→ **THE PROBLEM**: Write out the listing below word for word, from its first line through the line containing "Yes, point (313, 580)", and stop after that line.

(Spatial reasoning listing)
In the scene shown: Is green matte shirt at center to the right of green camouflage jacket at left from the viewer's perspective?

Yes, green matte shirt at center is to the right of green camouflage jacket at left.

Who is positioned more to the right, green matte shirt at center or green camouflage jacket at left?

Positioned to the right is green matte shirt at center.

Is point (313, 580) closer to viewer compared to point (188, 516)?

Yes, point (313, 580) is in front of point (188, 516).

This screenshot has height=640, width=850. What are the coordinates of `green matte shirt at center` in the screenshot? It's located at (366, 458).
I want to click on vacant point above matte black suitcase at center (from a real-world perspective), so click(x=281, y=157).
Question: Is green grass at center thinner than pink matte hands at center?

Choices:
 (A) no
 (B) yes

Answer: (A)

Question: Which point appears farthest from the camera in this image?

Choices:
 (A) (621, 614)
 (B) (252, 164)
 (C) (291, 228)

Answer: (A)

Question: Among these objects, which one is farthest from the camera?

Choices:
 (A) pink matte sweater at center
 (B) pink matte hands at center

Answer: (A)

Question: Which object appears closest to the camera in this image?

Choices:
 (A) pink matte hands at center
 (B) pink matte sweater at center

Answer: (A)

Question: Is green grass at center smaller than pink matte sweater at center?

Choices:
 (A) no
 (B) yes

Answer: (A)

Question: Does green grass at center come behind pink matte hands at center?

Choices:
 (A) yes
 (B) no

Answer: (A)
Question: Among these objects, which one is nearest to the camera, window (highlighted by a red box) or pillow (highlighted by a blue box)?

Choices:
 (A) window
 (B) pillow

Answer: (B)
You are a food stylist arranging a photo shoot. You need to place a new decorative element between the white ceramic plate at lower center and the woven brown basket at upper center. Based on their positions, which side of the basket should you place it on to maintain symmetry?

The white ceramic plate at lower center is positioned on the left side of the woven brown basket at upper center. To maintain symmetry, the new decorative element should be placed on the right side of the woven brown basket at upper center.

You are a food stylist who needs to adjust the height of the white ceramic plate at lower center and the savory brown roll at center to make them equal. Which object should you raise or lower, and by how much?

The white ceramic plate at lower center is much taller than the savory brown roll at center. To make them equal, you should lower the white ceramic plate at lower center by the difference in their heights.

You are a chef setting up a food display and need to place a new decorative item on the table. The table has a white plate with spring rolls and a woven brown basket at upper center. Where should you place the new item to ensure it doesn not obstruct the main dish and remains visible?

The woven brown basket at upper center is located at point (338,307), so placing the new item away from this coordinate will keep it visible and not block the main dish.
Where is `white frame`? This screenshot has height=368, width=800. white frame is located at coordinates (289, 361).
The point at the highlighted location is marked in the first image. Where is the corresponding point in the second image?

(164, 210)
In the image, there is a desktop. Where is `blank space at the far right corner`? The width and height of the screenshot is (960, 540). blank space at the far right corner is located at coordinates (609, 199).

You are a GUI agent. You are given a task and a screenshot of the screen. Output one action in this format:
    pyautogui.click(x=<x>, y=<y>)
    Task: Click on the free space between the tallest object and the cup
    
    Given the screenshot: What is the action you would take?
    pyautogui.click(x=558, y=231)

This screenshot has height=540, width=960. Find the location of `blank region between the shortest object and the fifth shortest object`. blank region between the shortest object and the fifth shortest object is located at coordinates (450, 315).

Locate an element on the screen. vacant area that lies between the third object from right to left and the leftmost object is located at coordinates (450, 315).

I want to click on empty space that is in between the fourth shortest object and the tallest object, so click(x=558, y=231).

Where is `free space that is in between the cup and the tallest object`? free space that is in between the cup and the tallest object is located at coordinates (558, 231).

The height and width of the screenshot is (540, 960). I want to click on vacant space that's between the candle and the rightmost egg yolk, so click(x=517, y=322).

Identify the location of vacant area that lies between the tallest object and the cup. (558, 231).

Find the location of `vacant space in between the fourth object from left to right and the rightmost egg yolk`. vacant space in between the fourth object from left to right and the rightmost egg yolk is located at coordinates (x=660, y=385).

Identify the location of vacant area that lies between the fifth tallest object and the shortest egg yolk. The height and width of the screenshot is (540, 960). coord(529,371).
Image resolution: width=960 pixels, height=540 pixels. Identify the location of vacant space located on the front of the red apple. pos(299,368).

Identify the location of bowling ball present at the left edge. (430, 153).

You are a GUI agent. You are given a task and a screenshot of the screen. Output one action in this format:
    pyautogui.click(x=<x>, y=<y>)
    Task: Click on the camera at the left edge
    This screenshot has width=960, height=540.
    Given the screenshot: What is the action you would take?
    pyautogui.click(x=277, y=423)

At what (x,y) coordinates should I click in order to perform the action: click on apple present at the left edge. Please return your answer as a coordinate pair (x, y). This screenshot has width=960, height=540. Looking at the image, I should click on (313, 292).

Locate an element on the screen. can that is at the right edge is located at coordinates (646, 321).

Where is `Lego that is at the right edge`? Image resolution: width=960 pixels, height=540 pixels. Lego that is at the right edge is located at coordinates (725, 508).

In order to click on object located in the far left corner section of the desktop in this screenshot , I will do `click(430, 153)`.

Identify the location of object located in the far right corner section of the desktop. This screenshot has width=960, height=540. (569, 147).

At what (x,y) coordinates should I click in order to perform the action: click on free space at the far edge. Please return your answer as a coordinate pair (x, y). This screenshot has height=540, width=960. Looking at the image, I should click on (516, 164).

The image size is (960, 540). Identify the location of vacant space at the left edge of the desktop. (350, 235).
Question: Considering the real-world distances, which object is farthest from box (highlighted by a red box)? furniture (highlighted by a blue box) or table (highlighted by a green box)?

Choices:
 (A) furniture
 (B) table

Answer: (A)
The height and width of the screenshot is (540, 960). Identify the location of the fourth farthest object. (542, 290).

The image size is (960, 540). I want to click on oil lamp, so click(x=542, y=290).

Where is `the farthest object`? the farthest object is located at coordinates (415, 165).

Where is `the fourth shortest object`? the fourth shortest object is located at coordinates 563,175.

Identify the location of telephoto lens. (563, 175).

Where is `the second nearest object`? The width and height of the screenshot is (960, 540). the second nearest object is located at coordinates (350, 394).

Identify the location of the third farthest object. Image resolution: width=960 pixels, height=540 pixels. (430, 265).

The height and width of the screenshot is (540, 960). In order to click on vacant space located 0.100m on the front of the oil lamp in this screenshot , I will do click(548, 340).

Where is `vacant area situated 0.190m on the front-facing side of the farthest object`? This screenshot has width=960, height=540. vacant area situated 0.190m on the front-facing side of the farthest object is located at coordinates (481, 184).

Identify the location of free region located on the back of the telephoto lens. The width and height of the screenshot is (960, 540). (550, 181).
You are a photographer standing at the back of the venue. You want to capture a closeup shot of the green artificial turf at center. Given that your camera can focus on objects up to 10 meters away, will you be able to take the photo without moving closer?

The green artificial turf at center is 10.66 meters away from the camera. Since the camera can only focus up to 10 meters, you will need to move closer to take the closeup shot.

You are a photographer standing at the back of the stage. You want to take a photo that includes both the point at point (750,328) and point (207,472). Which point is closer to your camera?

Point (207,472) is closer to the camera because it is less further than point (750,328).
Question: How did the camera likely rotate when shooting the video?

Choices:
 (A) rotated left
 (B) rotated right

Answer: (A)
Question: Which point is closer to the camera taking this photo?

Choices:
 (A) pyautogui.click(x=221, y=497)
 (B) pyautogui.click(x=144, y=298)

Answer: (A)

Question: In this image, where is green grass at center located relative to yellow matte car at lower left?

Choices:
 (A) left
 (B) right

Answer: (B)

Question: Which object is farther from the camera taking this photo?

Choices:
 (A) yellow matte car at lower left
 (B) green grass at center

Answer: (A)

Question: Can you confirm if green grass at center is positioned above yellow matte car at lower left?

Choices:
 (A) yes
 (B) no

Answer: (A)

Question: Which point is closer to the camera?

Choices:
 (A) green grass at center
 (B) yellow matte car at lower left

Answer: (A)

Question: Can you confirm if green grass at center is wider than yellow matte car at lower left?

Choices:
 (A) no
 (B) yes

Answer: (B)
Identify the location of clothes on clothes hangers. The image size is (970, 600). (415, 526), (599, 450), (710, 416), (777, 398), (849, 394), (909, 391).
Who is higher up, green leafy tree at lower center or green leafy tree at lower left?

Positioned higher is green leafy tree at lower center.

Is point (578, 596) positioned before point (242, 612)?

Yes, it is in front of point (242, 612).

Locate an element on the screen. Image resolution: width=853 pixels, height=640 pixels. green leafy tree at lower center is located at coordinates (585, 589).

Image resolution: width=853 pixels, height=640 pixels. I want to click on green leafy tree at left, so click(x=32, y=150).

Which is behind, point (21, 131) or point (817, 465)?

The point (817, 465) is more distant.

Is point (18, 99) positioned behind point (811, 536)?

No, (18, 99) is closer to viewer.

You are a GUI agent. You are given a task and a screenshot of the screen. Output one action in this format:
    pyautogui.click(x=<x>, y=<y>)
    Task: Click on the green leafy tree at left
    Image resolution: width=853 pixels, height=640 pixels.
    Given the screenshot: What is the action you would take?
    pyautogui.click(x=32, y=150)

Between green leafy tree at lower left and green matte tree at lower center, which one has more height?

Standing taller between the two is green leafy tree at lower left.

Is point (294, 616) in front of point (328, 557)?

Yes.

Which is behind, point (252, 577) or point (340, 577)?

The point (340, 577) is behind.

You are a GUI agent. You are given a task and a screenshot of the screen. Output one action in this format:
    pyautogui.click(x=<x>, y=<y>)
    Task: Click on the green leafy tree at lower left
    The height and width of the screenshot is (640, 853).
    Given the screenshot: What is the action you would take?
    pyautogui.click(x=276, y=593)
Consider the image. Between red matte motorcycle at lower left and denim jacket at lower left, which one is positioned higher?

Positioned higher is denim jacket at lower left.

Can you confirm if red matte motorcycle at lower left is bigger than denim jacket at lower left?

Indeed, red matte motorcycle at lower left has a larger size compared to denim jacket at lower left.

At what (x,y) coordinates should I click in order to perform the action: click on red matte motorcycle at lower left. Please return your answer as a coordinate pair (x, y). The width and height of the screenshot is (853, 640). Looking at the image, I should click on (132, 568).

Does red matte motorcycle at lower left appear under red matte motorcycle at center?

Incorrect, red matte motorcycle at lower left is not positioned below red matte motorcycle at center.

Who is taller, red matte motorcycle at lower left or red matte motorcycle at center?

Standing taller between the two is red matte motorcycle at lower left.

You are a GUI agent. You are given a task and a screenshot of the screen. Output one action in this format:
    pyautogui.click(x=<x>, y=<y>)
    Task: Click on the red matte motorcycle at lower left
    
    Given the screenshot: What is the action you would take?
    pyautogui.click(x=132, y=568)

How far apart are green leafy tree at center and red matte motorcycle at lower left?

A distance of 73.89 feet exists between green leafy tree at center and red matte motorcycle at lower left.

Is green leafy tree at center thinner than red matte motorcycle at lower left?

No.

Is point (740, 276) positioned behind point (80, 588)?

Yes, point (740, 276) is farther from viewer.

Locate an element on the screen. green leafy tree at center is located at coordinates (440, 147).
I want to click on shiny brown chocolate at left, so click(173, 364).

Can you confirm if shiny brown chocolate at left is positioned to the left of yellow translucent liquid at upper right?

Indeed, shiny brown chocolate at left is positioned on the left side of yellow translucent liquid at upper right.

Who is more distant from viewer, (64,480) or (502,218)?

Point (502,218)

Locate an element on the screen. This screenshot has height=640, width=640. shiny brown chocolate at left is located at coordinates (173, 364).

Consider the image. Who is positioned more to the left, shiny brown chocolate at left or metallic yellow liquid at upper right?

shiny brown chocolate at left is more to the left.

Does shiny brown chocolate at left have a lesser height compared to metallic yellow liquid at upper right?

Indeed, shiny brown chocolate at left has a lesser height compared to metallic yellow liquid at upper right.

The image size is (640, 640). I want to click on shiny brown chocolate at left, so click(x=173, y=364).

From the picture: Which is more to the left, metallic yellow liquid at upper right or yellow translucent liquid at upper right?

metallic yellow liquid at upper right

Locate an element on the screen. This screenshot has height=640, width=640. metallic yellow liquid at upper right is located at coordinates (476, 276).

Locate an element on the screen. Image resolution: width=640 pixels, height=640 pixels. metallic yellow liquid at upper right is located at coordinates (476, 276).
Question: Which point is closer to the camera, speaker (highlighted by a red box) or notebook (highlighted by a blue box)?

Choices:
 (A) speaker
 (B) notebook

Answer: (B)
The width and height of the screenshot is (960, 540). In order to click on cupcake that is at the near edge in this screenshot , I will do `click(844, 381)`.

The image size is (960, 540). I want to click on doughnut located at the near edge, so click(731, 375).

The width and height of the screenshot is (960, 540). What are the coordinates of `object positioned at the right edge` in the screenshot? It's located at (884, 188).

→ **EXERCISE OUTPUT**:
In the scene shown: Is green matte shirt at center to the right of green camouflage jacket at left from the viewer's perspective?

Yes, green matte shirt at center is to the right of green camouflage jacket at left.

Who is positioned more to the right, green matte shirt at center or green camouflage jacket at left?

Positioned to the right is green matte shirt at center.

Is point (313, 580) closer to viewer compared to point (188, 516)?

Yes, point (313, 580) is in front of point (188, 516).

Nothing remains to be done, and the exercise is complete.